[HOW TO COMPLETE THIS TASK]: Take the lines below from the first through the one that contains "Webinar: [248,412,287,451] ->" and copy them exactly.

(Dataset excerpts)
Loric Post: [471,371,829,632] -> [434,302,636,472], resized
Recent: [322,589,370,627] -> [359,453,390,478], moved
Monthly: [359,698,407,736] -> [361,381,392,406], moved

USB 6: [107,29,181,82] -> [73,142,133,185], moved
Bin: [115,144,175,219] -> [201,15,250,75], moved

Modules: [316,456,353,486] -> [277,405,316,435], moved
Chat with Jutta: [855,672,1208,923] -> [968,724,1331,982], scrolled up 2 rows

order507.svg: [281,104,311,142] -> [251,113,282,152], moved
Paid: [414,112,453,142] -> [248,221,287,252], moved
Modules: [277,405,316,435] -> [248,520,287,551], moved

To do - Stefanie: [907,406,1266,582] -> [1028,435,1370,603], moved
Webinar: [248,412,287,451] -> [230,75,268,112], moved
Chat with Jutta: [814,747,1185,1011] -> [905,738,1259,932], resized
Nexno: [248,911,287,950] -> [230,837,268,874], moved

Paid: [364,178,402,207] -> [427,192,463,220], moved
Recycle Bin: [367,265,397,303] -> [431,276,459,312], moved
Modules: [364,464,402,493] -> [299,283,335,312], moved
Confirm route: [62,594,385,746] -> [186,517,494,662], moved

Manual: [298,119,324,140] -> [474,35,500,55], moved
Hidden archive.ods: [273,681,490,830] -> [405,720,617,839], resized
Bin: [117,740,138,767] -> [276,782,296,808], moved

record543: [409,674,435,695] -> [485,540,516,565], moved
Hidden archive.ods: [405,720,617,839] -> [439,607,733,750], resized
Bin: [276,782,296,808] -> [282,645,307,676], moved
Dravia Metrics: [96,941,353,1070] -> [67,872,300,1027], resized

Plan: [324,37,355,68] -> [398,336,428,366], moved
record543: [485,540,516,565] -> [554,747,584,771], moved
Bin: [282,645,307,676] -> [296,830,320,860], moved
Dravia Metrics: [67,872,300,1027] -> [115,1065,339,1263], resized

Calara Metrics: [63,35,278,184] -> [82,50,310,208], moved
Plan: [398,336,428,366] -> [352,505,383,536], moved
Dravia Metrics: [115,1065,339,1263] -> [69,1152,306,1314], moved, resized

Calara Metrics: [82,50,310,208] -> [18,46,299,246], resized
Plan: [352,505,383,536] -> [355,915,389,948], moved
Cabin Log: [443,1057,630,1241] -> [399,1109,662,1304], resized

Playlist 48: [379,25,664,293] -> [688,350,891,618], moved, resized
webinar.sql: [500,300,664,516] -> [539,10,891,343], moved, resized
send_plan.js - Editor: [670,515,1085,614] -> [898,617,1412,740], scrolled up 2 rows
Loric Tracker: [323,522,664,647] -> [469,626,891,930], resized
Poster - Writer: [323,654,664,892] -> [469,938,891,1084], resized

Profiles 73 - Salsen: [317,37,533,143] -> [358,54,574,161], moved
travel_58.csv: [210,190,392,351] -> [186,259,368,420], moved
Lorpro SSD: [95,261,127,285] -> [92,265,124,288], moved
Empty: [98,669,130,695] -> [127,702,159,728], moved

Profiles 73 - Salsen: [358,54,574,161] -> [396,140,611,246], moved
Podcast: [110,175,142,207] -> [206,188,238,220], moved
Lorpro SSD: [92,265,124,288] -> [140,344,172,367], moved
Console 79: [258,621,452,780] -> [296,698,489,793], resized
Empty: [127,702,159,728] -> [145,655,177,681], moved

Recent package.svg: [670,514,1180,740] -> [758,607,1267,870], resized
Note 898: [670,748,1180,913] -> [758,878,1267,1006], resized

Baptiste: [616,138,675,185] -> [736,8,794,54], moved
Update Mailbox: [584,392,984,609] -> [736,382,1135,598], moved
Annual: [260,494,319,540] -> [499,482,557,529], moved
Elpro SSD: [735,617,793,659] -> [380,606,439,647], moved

[WRITTEN ANSWER]:
Loric Post: [471,371,829,632] -> [434,302,636,472], resized
Recent: [322,589,370,627] -> [359,453,390,478], moved
Monthly: [359,698,407,736] -> [361,381,392,406], moved

USB 6: [107,29,181,82] -> [73,142,133,185], moved
Bin: [115,144,175,219] -> [201,15,250,75], moved

Modules: [316,456,353,486] -> [277,405,316,435], moved
Chat with Jutta: [855,672,1208,923] -> [968,724,1331,982], scrolled up 2 rows

order507.svg: [281,104,311,142] -> [251,113,282,152], moved
Paid: [414,112,453,142] -> [248,221,287,252], moved
Modules: [277,405,316,435] -> [248,520,287,551], moved

To do - Stefanie: [907,406,1266,582] -> [1028,435,1370,603], moved
Webinar: [248,412,287,451] -> [230,75,268,112], moved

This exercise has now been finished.